WORK ORDER:
Set down the final stretch of the data, from the line that holds "none -> red brick D10 level 2" through the last line, both included, with pictures left out.

START DATA FOR PROCESSING

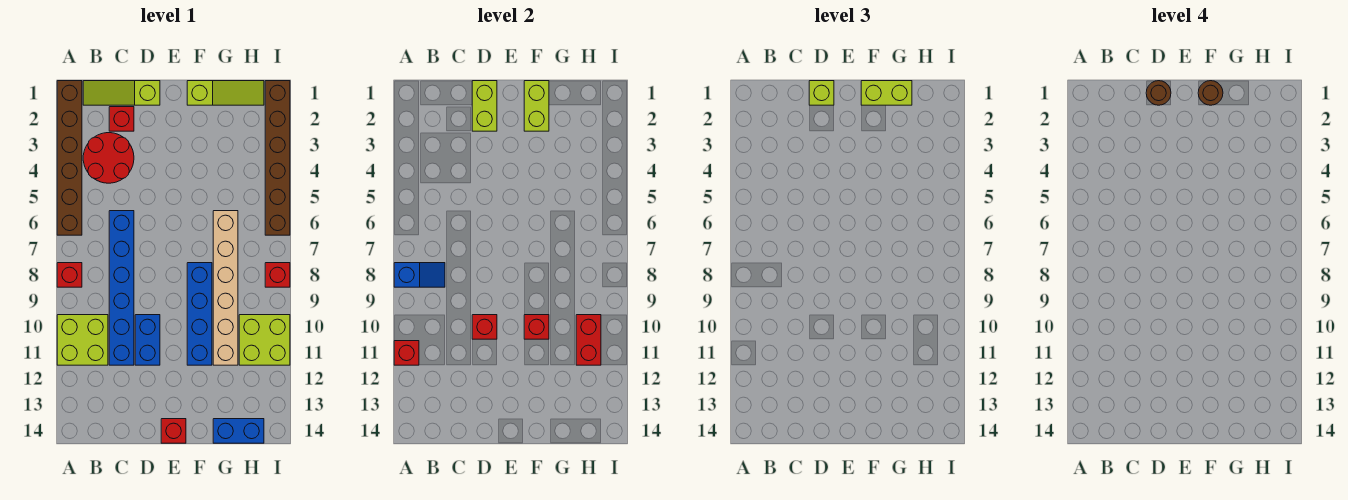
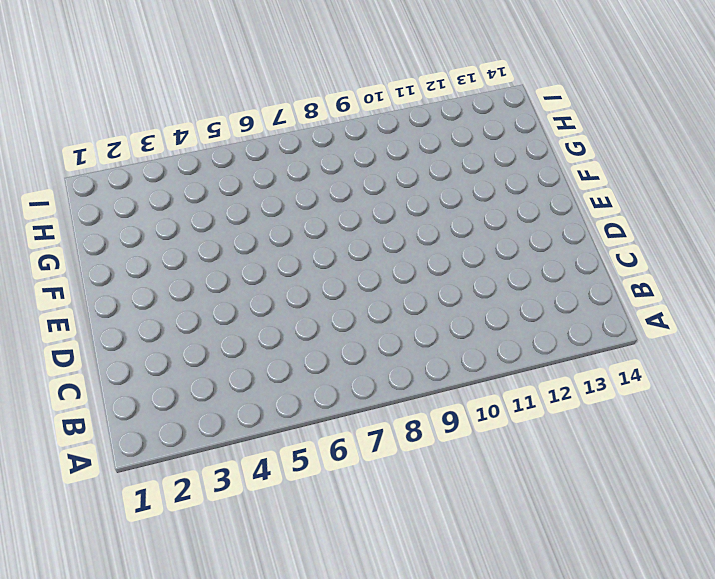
none -> brown brick A1:A6 level 1
none -> red brick A8 level 1
none -> lime brick A10:B11 level 1

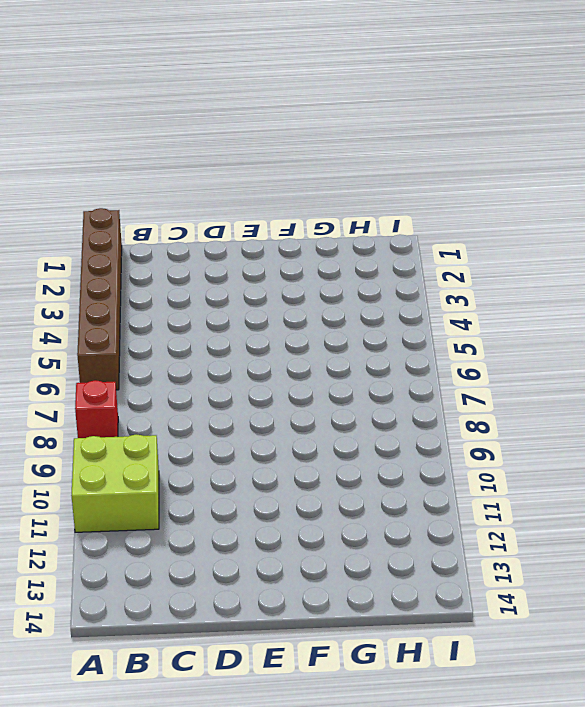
none -> lime slope B1:D1 level 1 top D
none -> red round brick B3:C4 level 1
none -> red brick C2 level 1

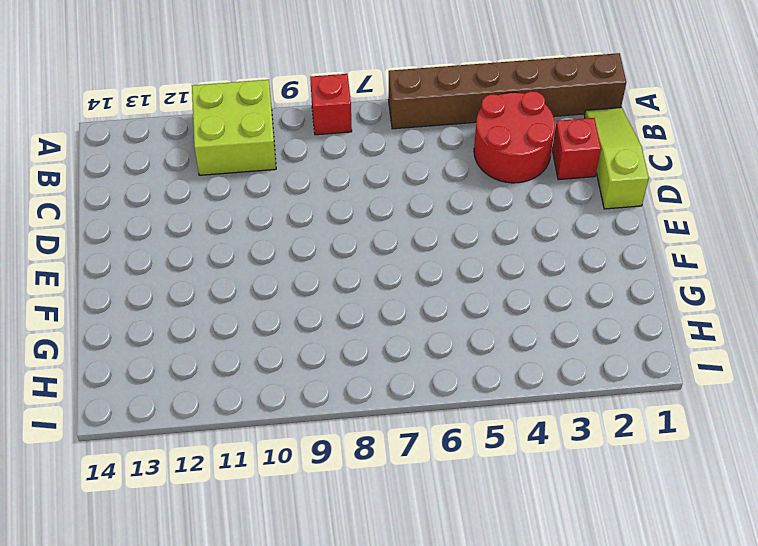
none -> blue brick C6:C11 level 1
none -> blue brick D10:D11 level 1
none -> red brick E14 level 1

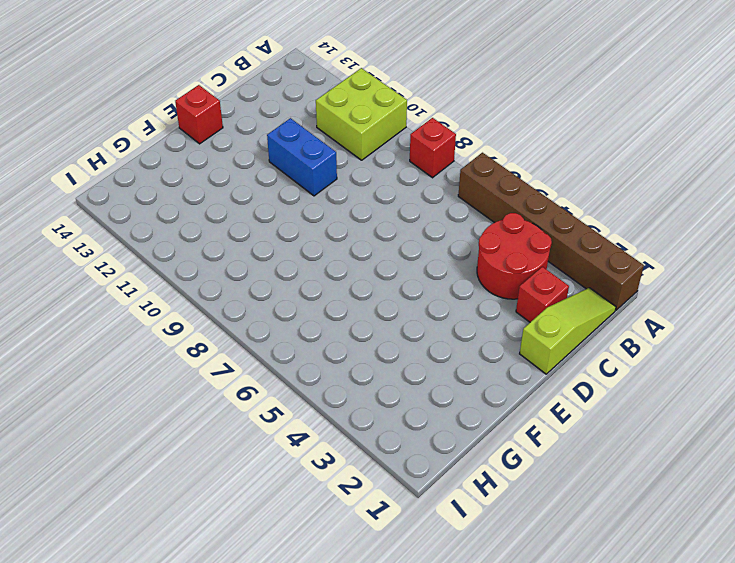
none -> blue brick C6:C11 level 1
none -> lime slope F1:H1 level 1 top F
none -> blue brick F8:F11 level 1

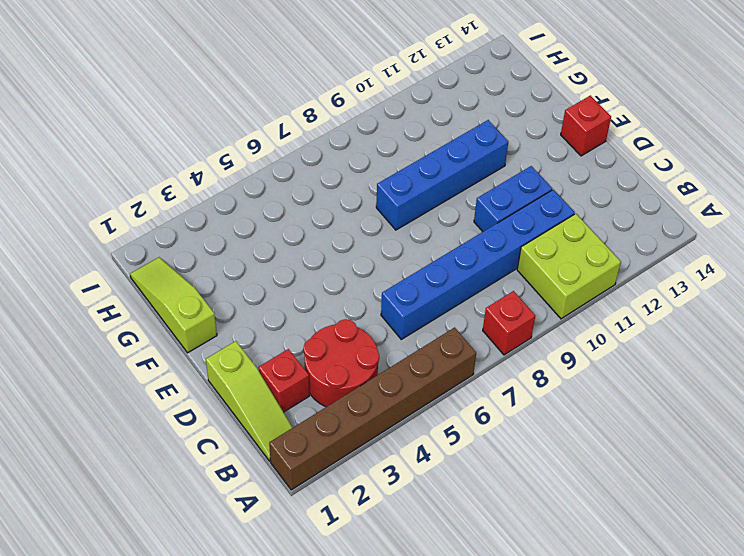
none -> tan brick G6:G11 level 1
none -> blue brick G14:H14 level 1
none -> lime brick H10:I11 level 1

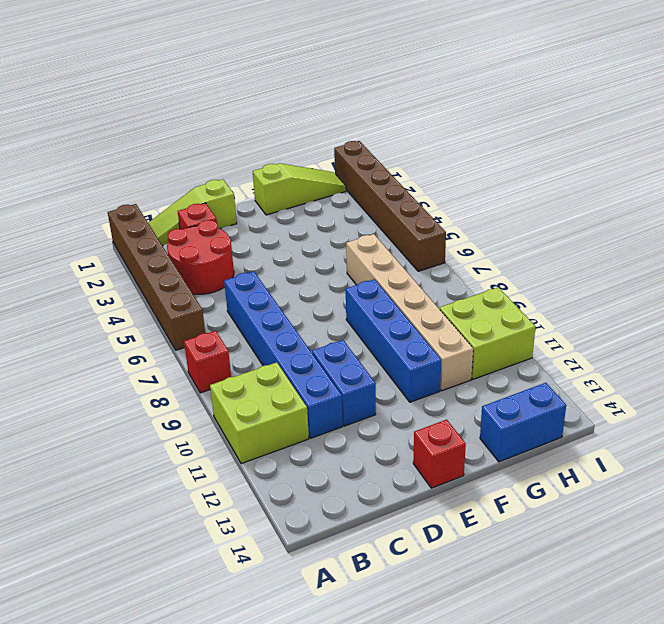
none -> red brick I8 level 1
none -> blue slope A8:B8 level 2 top A
none -> red brick A11 level 2

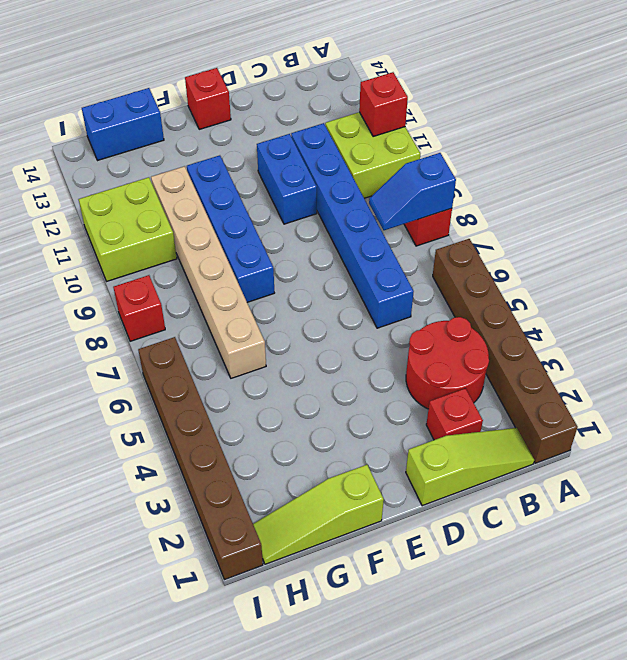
none -> lime brick D1:D2 level 2
none -> red brick D10 level 2
none -> lime brick F1:F2 level 2

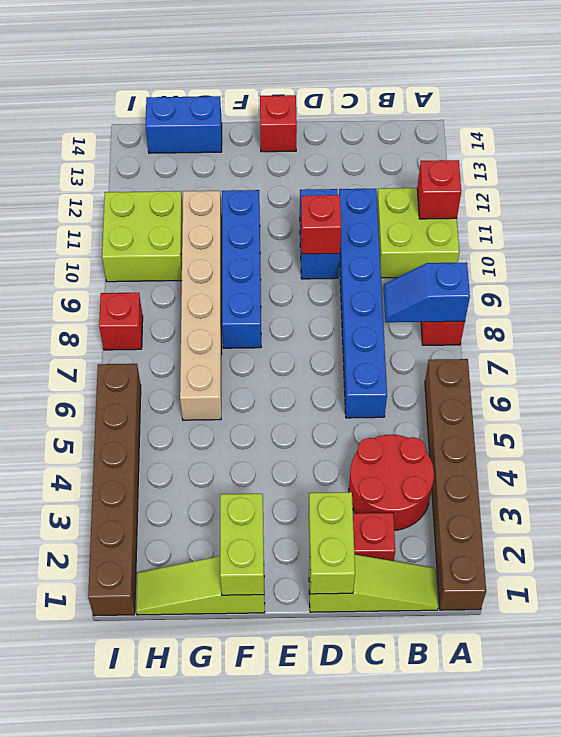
none -> red brick F10 level 2
none -> red brick H10:H11 level 2
none -> lime brick D1 level 3

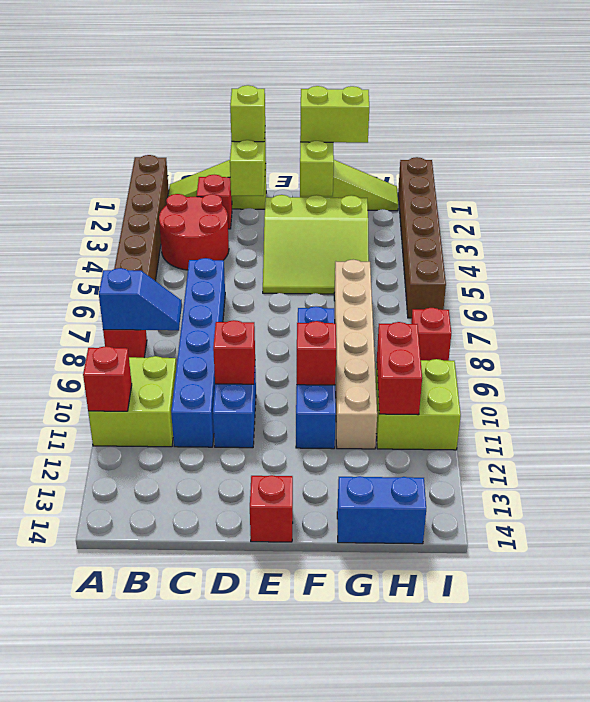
lime slope E3:G5 level 1 top 3 -> none
none -> brown round brick D1 level 4
none -> brown round brick F1 level 4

END DATA FOR PROCESSING

ANSWER BOX:
none -> red brick D10 level 2
none -> lime brick F1:F2 level 2

none -> red brick F10 level 2
none -> red brick H10:H11 level 2
none -> lime brick D1 level 3

lime slope E3:G5 level 1 top 3 -> none
none -> brown round brick D1 level 4
none -> brown round brick F1 level 4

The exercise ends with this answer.